Scene change data
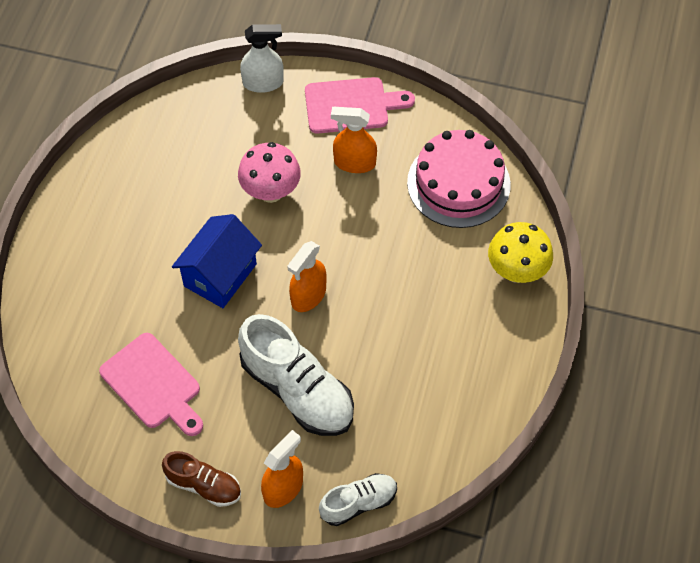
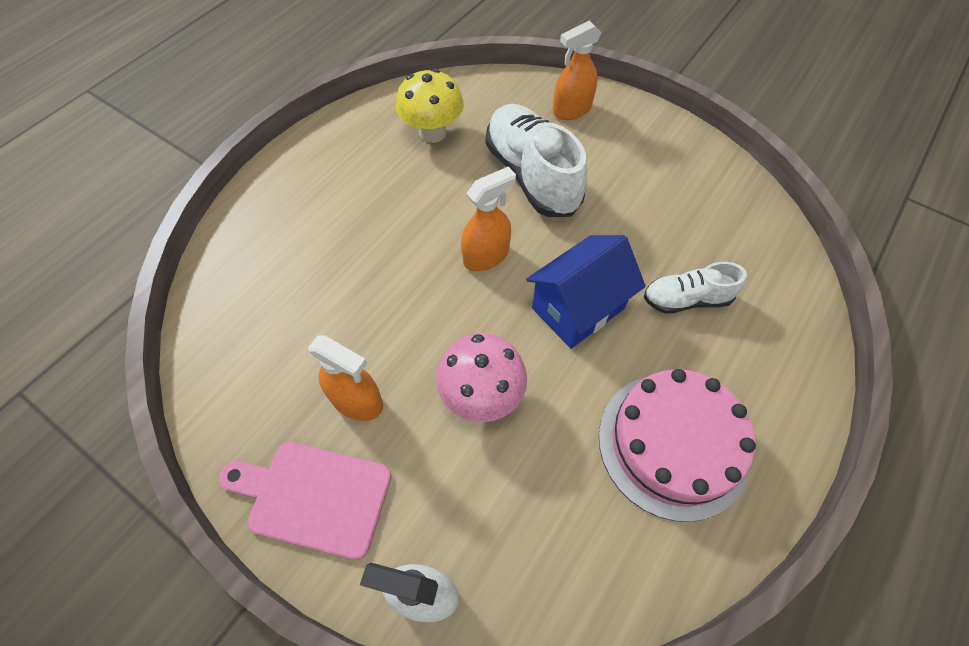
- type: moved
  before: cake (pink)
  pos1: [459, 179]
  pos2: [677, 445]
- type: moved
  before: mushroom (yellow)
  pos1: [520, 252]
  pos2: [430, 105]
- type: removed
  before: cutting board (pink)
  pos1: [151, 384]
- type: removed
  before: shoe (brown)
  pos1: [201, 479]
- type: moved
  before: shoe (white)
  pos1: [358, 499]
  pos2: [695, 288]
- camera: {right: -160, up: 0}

§ YOUR GOAL:
Your copy of the entries must be exact and must contain no pictures.

§ TASK RESPONSE:
- type: moved
  before: cake (pink)
  pos1: [459, 179]
  pos2: [677, 445]
- type: moved
  before: mushroom (yellow)
  pos1: [520, 252]
  pos2: [430, 105]
- type: removed
  before: cutting board (pink)
  pos1: [151, 384]
- type: removed
  before: shoe (brown)
  pos1: [201, 479]
- type: moved
  before: shoe (white)
  pos1: [358, 499]
  pos2: [695, 288]
- camera: {right: -160, up: 0}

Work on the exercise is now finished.